— Data below —

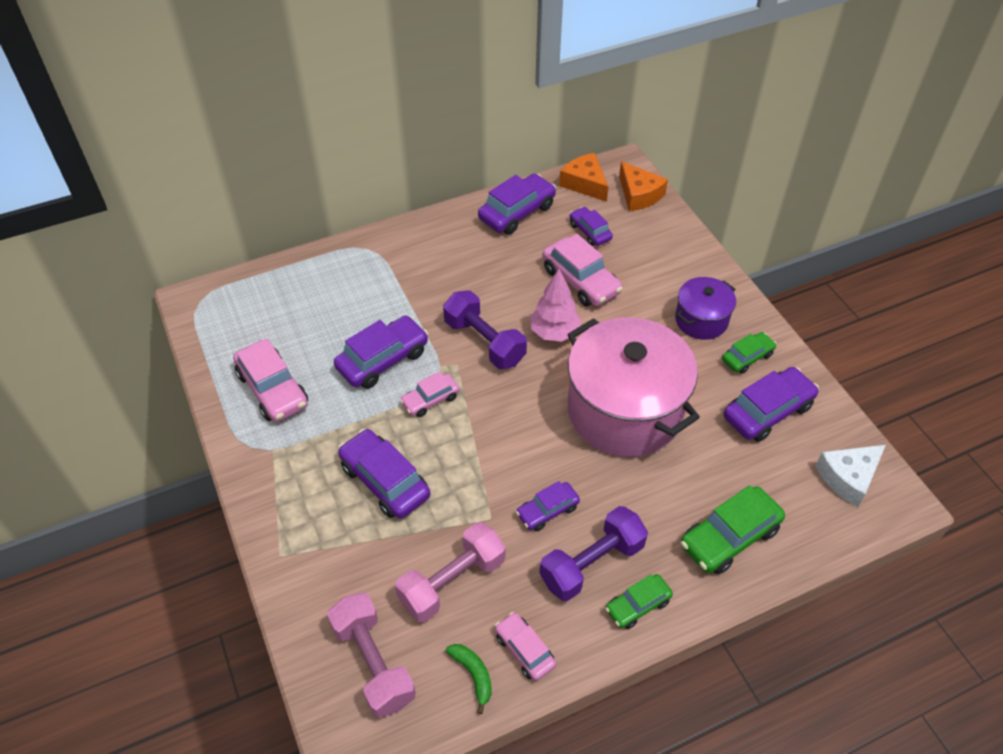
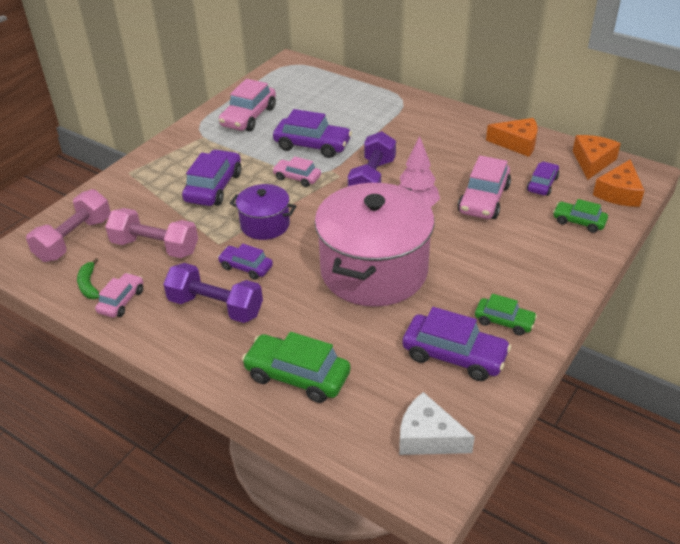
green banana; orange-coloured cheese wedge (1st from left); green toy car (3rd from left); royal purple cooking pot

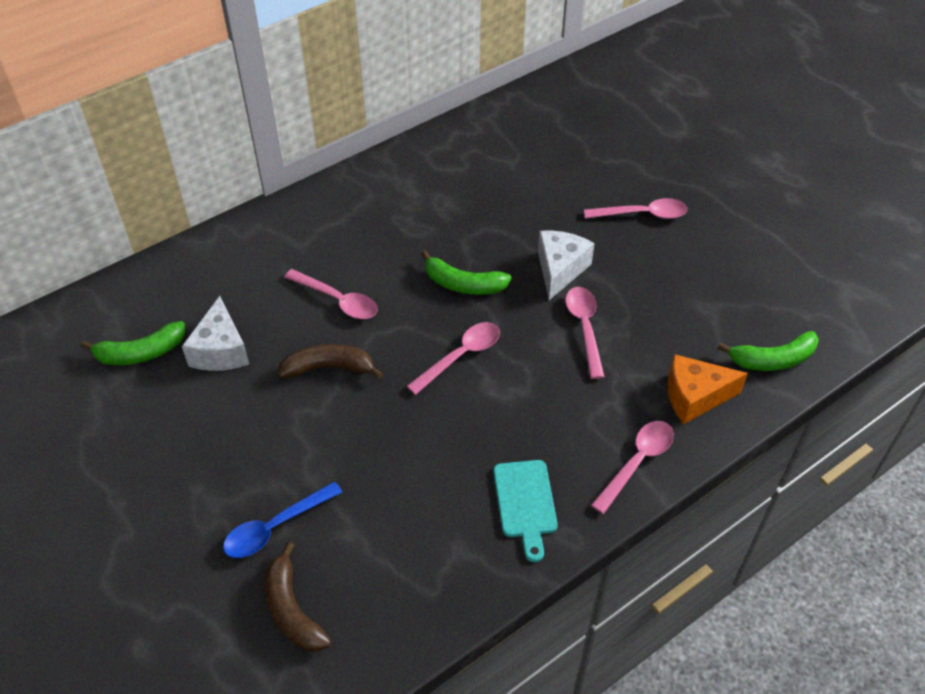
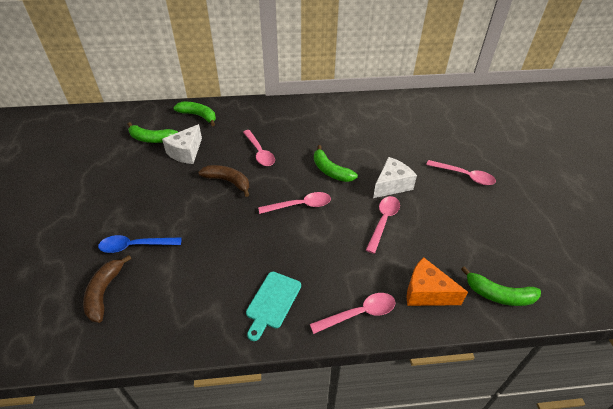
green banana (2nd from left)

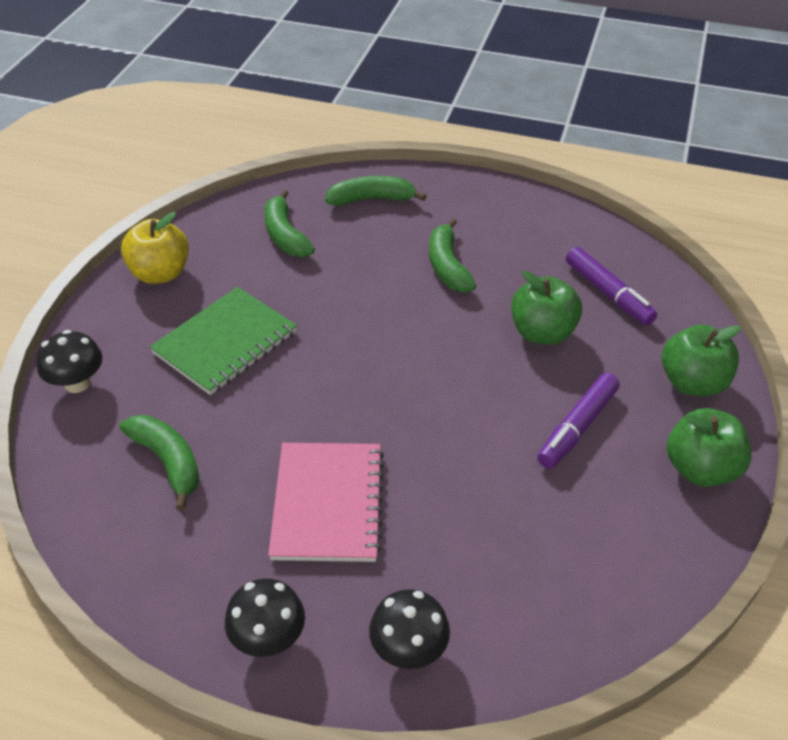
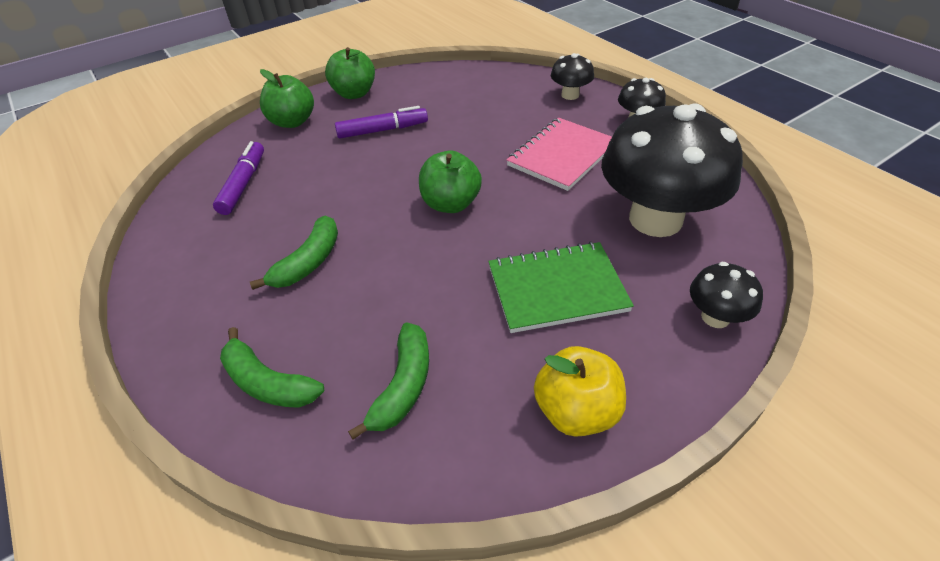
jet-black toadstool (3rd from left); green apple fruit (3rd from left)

— Exercise description —
Give only the count of lines in this material that contain the string "banana".

— Result for this task —
2